AVAILABLE DATA:
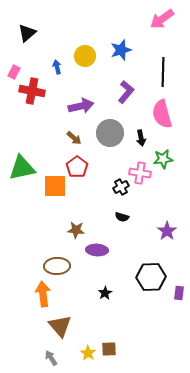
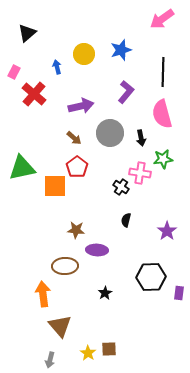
yellow circle: moved 1 px left, 2 px up
red cross: moved 2 px right, 3 px down; rotated 30 degrees clockwise
black cross: rotated 28 degrees counterclockwise
black semicircle: moved 4 px right, 3 px down; rotated 88 degrees clockwise
brown ellipse: moved 8 px right
gray arrow: moved 1 px left, 2 px down; rotated 133 degrees counterclockwise
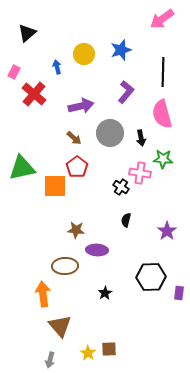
green star: rotated 12 degrees clockwise
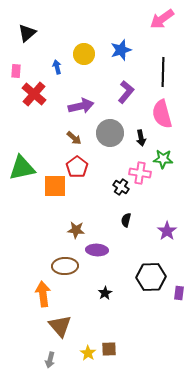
pink rectangle: moved 2 px right, 1 px up; rotated 24 degrees counterclockwise
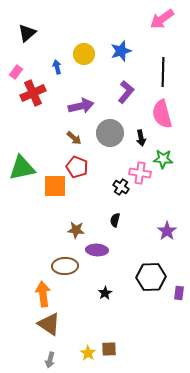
blue star: moved 1 px down
pink rectangle: moved 1 px down; rotated 32 degrees clockwise
red cross: moved 1 px left, 1 px up; rotated 25 degrees clockwise
red pentagon: rotated 15 degrees counterclockwise
black semicircle: moved 11 px left
brown triangle: moved 11 px left, 2 px up; rotated 15 degrees counterclockwise
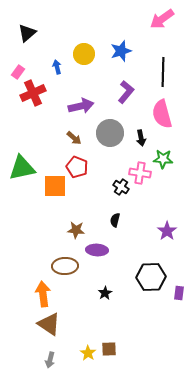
pink rectangle: moved 2 px right
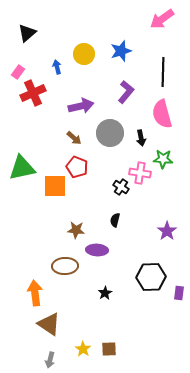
orange arrow: moved 8 px left, 1 px up
yellow star: moved 5 px left, 4 px up
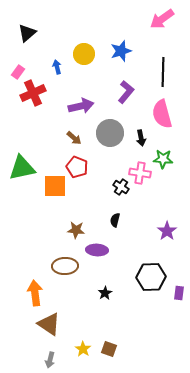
brown square: rotated 21 degrees clockwise
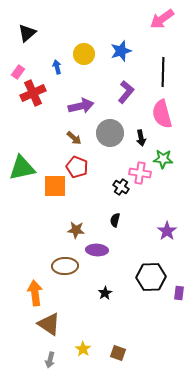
brown square: moved 9 px right, 4 px down
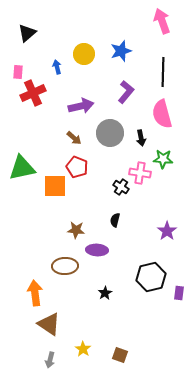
pink arrow: moved 2 px down; rotated 105 degrees clockwise
pink rectangle: rotated 32 degrees counterclockwise
black hexagon: rotated 12 degrees counterclockwise
brown square: moved 2 px right, 2 px down
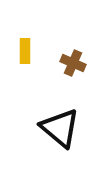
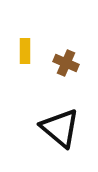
brown cross: moved 7 px left
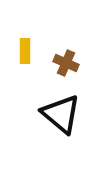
black triangle: moved 1 px right, 14 px up
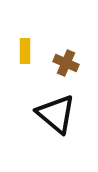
black triangle: moved 5 px left
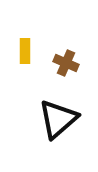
black triangle: moved 2 px right, 5 px down; rotated 39 degrees clockwise
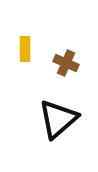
yellow rectangle: moved 2 px up
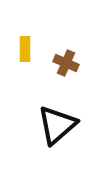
black triangle: moved 1 px left, 6 px down
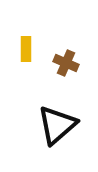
yellow rectangle: moved 1 px right
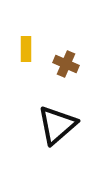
brown cross: moved 1 px down
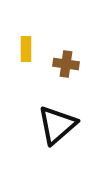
brown cross: rotated 15 degrees counterclockwise
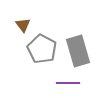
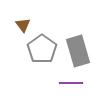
gray pentagon: rotated 8 degrees clockwise
purple line: moved 3 px right
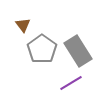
gray rectangle: rotated 16 degrees counterclockwise
purple line: rotated 30 degrees counterclockwise
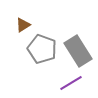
brown triangle: rotated 35 degrees clockwise
gray pentagon: rotated 16 degrees counterclockwise
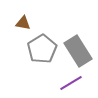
brown triangle: moved 2 px up; rotated 42 degrees clockwise
gray pentagon: rotated 20 degrees clockwise
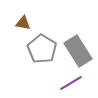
gray pentagon: rotated 8 degrees counterclockwise
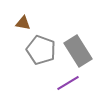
gray pentagon: moved 1 px left, 1 px down; rotated 12 degrees counterclockwise
purple line: moved 3 px left
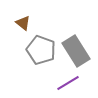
brown triangle: rotated 28 degrees clockwise
gray rectangle: moved 2 px left
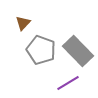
brown triangle: rotated 35 degrees clockwise
gray rectangle: moved 2 px right; rotated 12 degrees counterclockwise
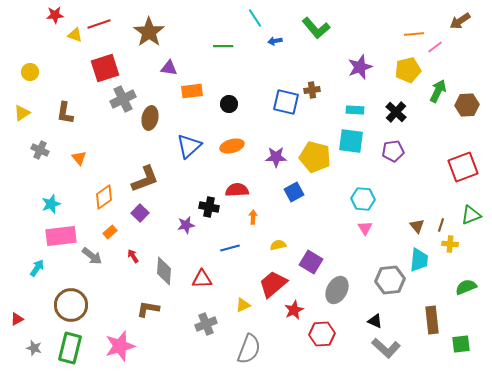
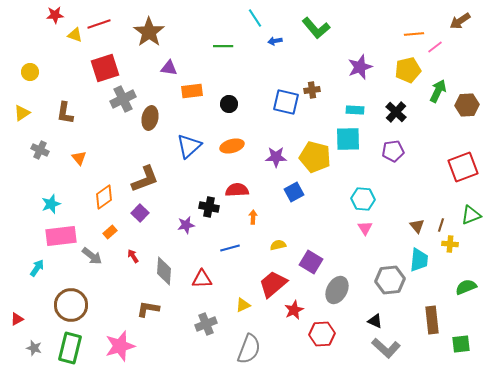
cyan square at (351, 141): moved 3 px left, 2 px up; rotated 8 degrees counterclockwise
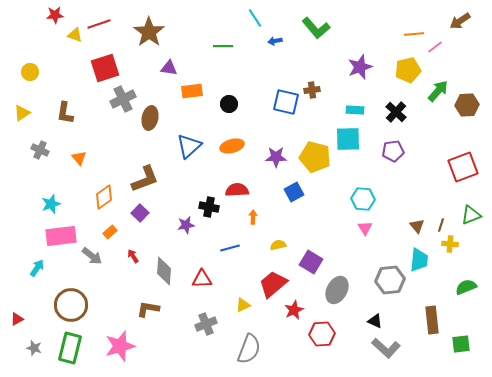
green arrow at (438, 91): rotated 15 degrees clockwise
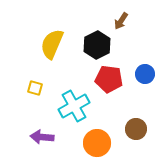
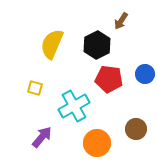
purple arrow: rotated 125 degrees clockwise
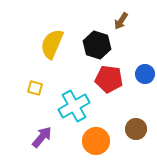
black hexagon: rotated 16 degrees counterclockwise
orange circle: moved 1 px left, 2 px up
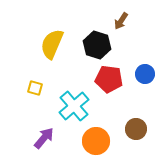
cyan cross: rotated 12 degrees counterclockwise
purple arrow: moved 2 px right, 1 px down
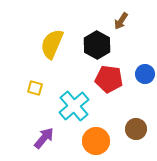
black hexagon: rotated 12 degrees clockwise
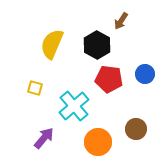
orange circle: moved 2 px right, 1 px down
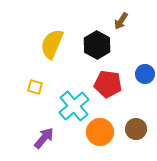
red pentagon: moved 1 px left, 5 px down
yellow square: moved 1 px up
orange circle: moved 2 px right, 10 px up
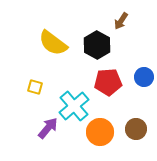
yellow semicircle: moved 1 px right, 1 px up; rotated 76 degrees counterclockwise
blue circle: moved 1 px left, 3 px down
red pentagon: moved 2 px up; rotated 12 degrees counterclockwise
purple arrow: moved 4 px right, 10 px up
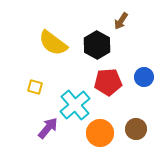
cyan cross: moved 1 px right, 1 px up
orange circle: moved 1 px down
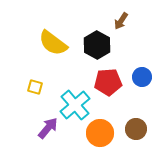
blue circle: moved 2 px left
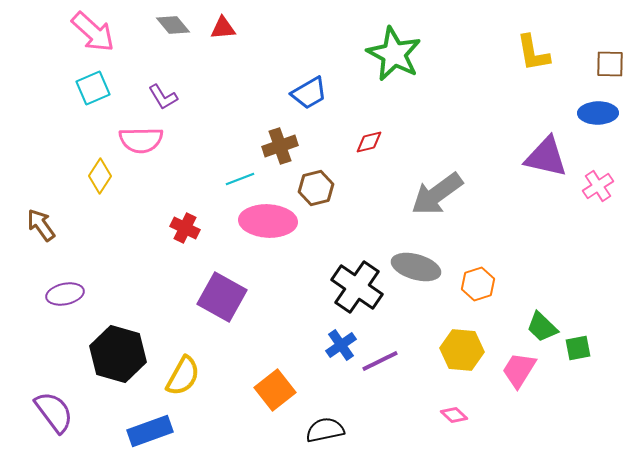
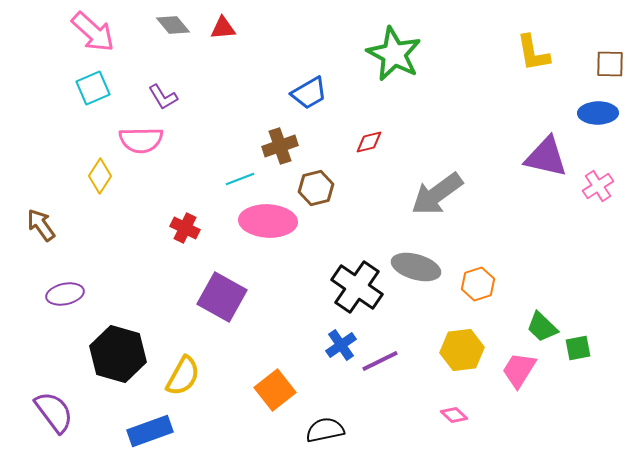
yellow hexagon: rotated 12 degrees counterclockwise
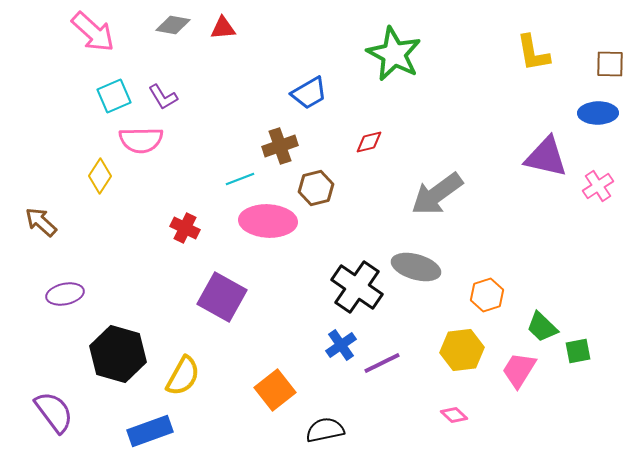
gray diamond: rotated 40 degrees counterclockwise
cyan square: moved 21 px right, 8 px down
brown arrow: moved 3 px up; rotated 12 degrees counterclockwise
orange hexagon: moved 9 px right, 11 px down
green square: moved 3 px down
purple line: moved 2 px right, 2 px down
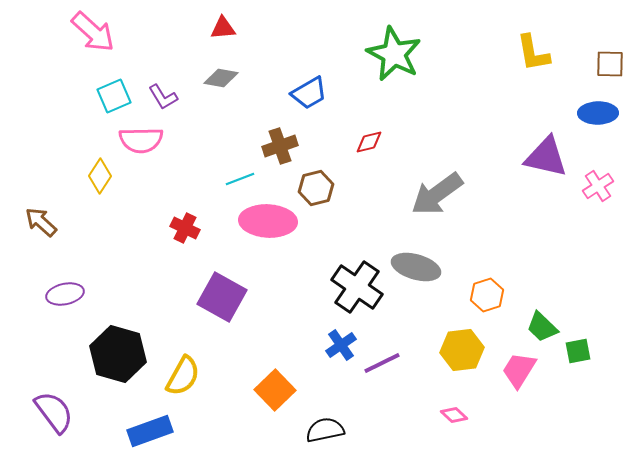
gray diamond: moved 48 px right, 53 px down
orange square: rotated 6 degrees counterclockwise
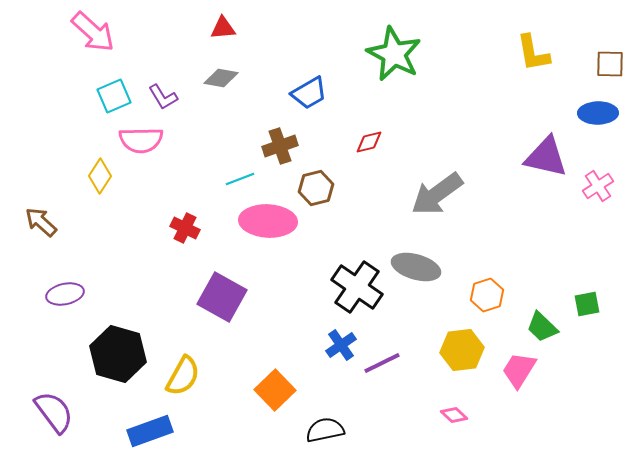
green square: moved 9 px right, 47 px up
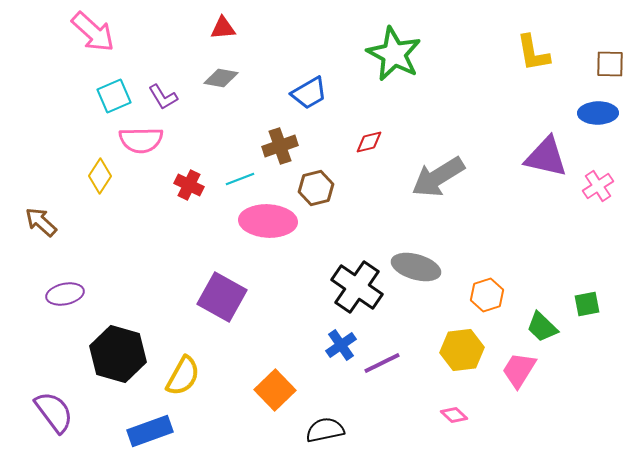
gray arrow: moved 1 px right, 17 px up; rotated 4 degrees clockwise
red cross: moved 4 px right, 43 px up
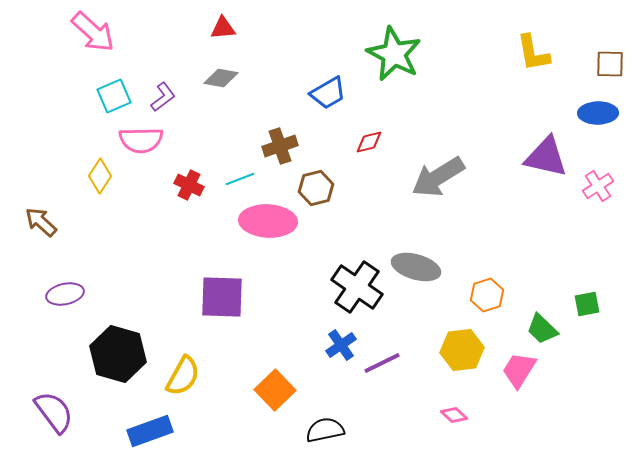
blue trapezoid: moved 19 px right
purple L-shape: rotated 96 degrees counterclockwise
purple square: rotated 27 degrees counterclockwise
green trapezoid: moved 2 px down
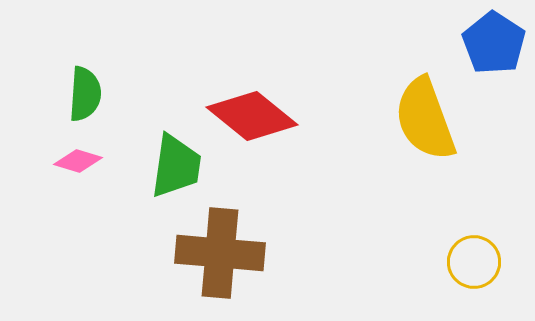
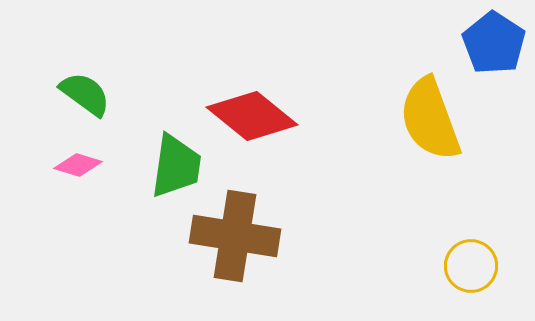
green semicircle: rotated 58 degrees counterclockwise
yellow semicircle: moved 5 px right
pink diamond: moved 4 px down
brown cross: moved 15 px right, 17 px up; rotated 4 degrees clockwise
yellow circle: moved 3 px left, 4 px down
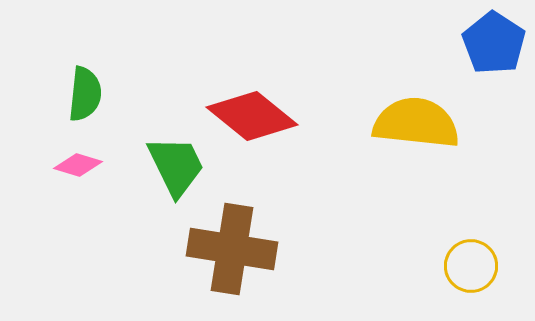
green semicircle: rotated 60 degrees clockwise
yellow semicircle: moved 14 px left, 4 px down; rotated 116 degrees clockwise
green trapezoid: rotated 34 degrees counterclockwise
brown cross: moved 3 px left, 13 px down
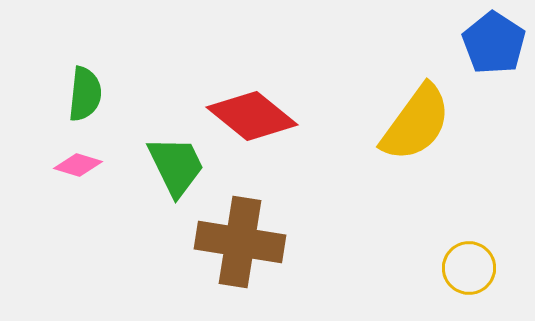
yellow semicircle: rotated 120 degrees clockwise
brown cross: moved 8 px right, 7 px up
yellow circle: moved 2 px left, 2 px down
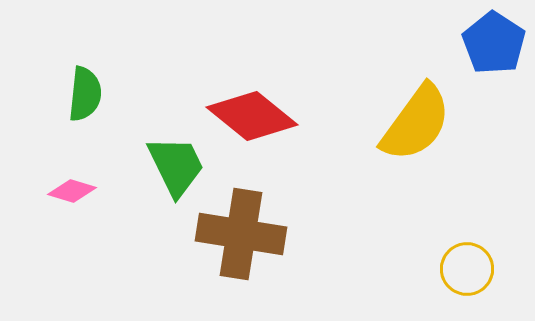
pink diamond: moved 6 px left, 26 px down
brown cross: moved 1 px right, 8 px up
yellow circle: moved 2 px left, 1 px down
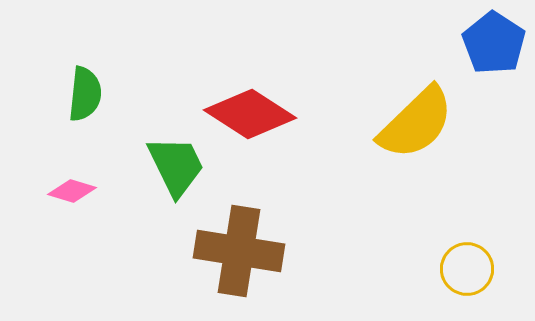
red diamond: moved 2 px left, 2 px up; rotated 6 degrees counterclockwise
yellow semicircle: rotated 10 degrees clockwise
brown cross: moved 2 px left, 17 px down
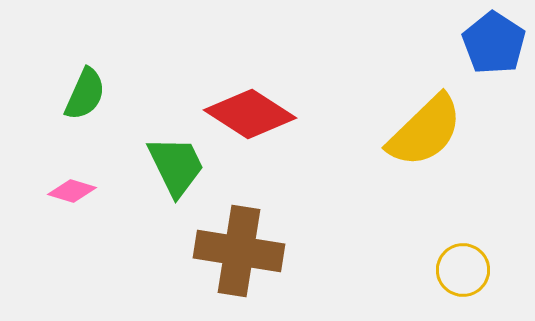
green semicircle: rotated 18 degrees clockwise
yellow semicircle: moved 9 px right, 8 px down
yellow circle: moved 4 px left, 1 px down
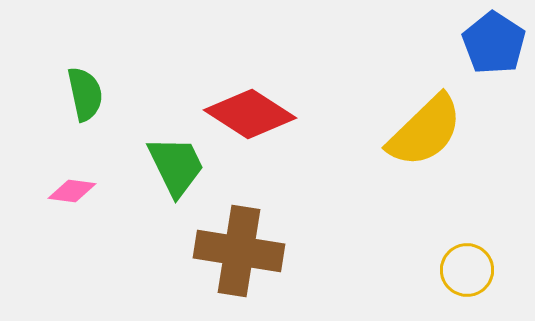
green semicircle: rotated 36 degrees counterclockwise
pink diamond: rotated 9 degrees counterclockwise
yellow circle: moved 4 px right
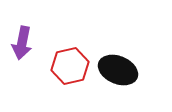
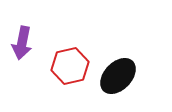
black ellipse: moved 6 px down; rotated 69 degrees counterclockwise
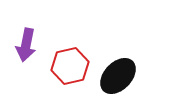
purple arrow: moved 4 px right, 2 px down
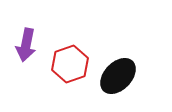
red hexagon: moved 2 px up; rotated 6 degrees counterclockwise
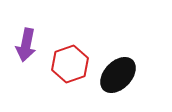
black ellipse: moved 1 px up
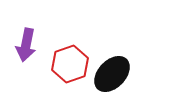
black ellipse: moved 6 px left, 1 px up
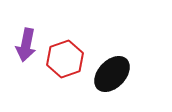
red hexagon: moved 5 px left, 5 px up
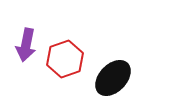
black ellipse: moved 1 px right, 4 px down
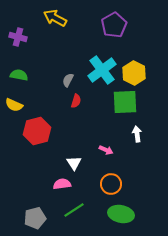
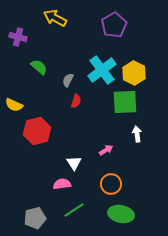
green semicircle: moved 20 px right, 8 px up; rotated 30 degrees clockwise
pink arrow: rotated 56 degrees counterclockwise
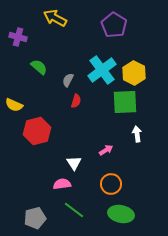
purple pentagon: rotated 10 degrees counterclockwise
green line: rotated 70 degrees clockwise
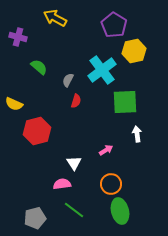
yellow hexagon: moved 22 px up; rotated 20 degrees clockwise
yellow semicircle: moved 1 px up
green ellipse: moved 1 px left, 3 px up; rotated 65 degrees clockwise
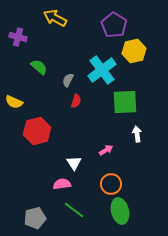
yellow semicircle: moved 2 px up
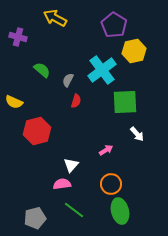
green semicircle: moved 3 px right, 3 px down
white arrow: rotated 147 degrees clockwise
white triangle: moved 3 px left, 2 px down; rotated 14 degrees clockwise
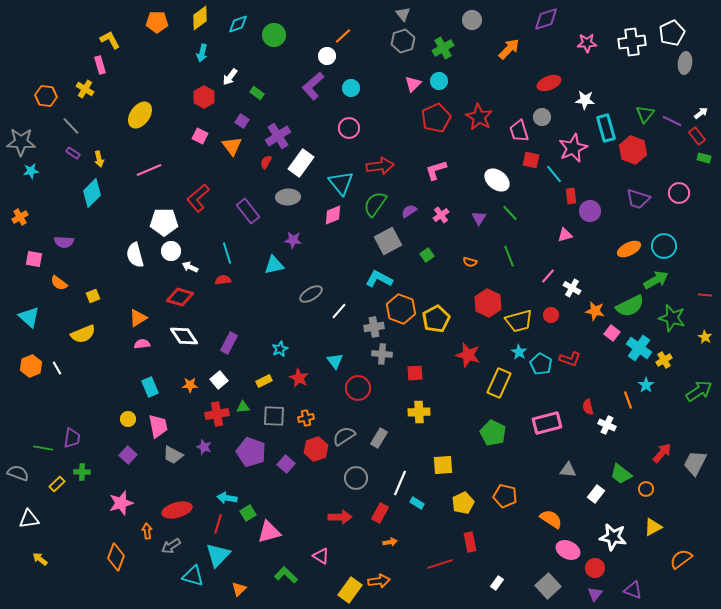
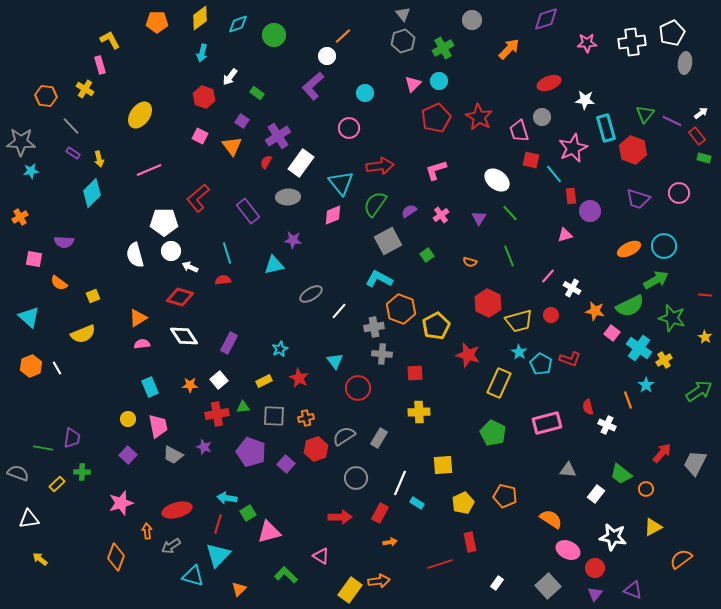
cyan circle at (351, 88): moved 14 px right, 5 px down
red hexagon at (204, 97): rotated 10 degrees counterclockwise
yellow pentagon at (436, 319): moved 7 px down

WHAT IS ASKED: Copy the records above, beginning with the line containing "blue star: moved 1 px down" and continuing through the line containing "black triangle: moved 1 px right, 14 px up". Omit the picture lines.

EXERCISE SOLUTION:
blue star: moved 1 px down
pink rectangle: moved 1 px down; rotated 32 degrees clockwise
red cross: moved 1 px left, 1 px up; rotated 25 degrees clockwise
red pentagon: rotated 15 degrees counterclockwise
black semicircle: moved 11 px left
brown triangle: moved 11 px left, 2 px up; rotated 15 degrees counterclockwise
pink rectangle: moved 2 px right
orange arrow: moved 8 px left, 1 px up
yellow star: moved 5 px left, 4 px up
brown square: rotated 21 degrees clockwise
brown square: moved 9 px right, 4 px down
pink arrow: moved 2 px down; rotated 105 degrees clockwise
pink rectangle: rotated 32 degrees counterclockwise
black hexagon: rotated 12 degrees counterclockwise
brown square: moved 2 px right, 2 px down
brown cross: moved 7 px left
black triangle: moved 1 px right, 14 px up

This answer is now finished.